Aim of the exercise:
Restate word for word the lines in the listing below, starting at the line containing "(449, 190) = (439, 226): pink" and ending at the line containing "(573, 221) = (491, 309): pink", both included; leave out the rest.

Given data:

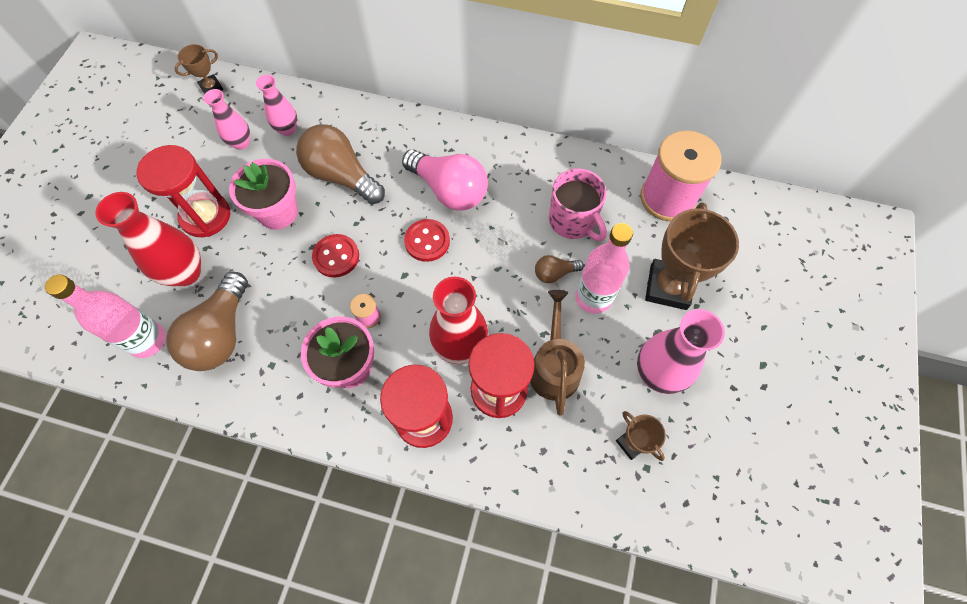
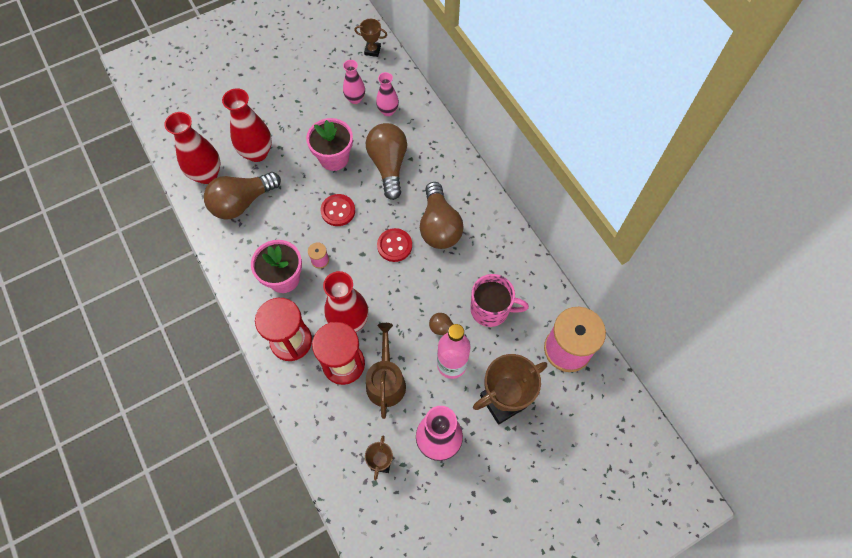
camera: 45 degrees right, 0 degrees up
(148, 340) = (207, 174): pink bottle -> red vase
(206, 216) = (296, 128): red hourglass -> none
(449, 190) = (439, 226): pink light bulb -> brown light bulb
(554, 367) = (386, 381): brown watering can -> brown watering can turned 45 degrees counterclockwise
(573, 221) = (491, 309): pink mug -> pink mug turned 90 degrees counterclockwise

==

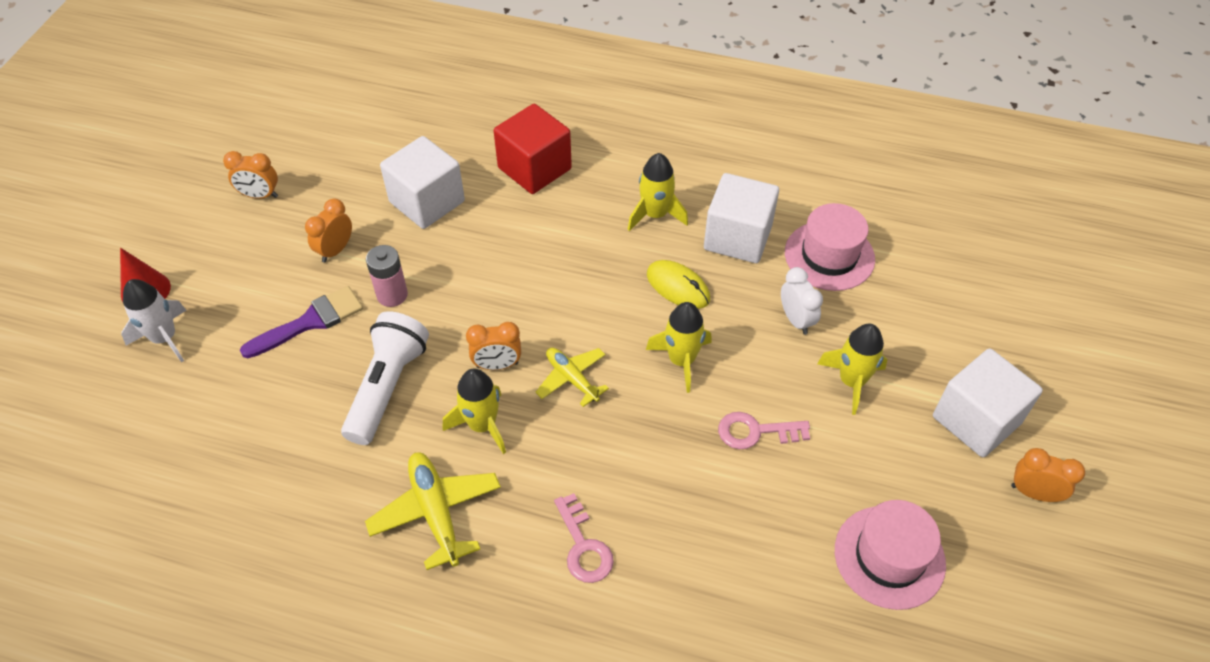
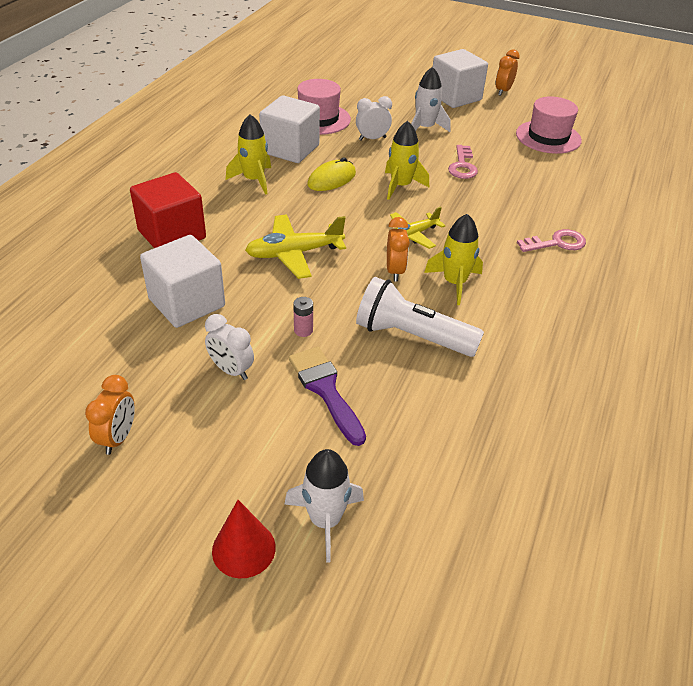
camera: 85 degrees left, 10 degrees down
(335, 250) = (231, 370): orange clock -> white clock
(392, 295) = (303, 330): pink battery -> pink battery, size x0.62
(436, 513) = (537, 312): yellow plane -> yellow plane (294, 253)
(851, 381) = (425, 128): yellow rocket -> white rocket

---

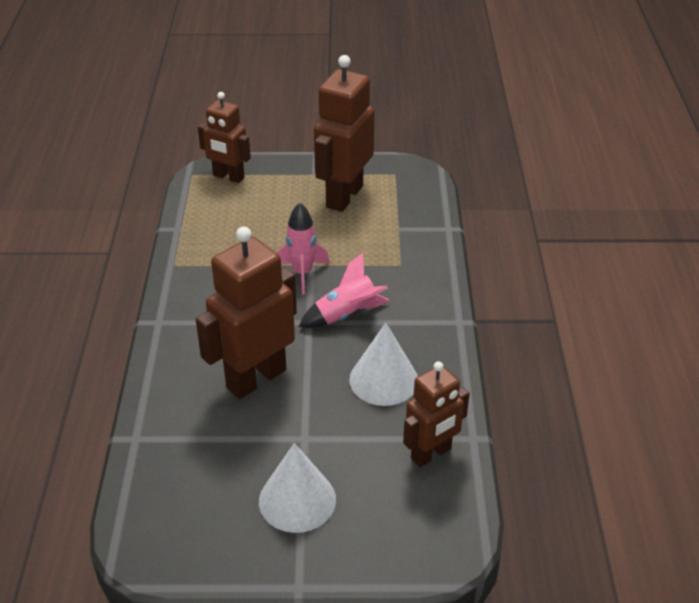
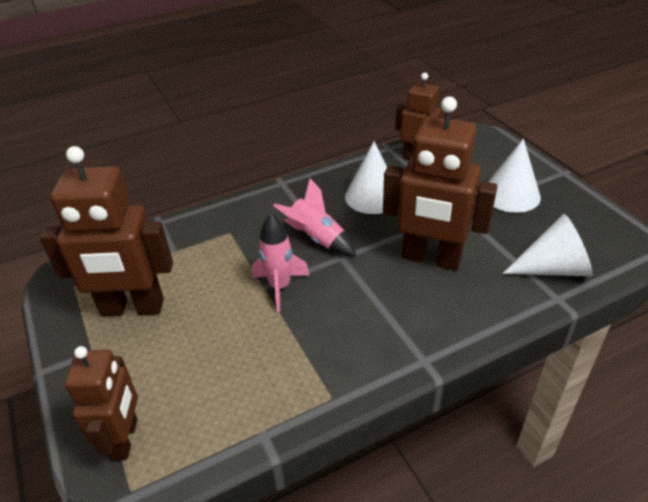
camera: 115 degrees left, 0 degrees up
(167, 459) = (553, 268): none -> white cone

Written solution:
(449, 190) = (439, 226): pink light bulb -> brown light bulb
(554, 367) = (386, 381): brown watering can -> brown watering can turned 45 degrees counterclockwise
(573, 221) = (491, 309): pink mug -> pink mug turned 90 degrees counterclockwise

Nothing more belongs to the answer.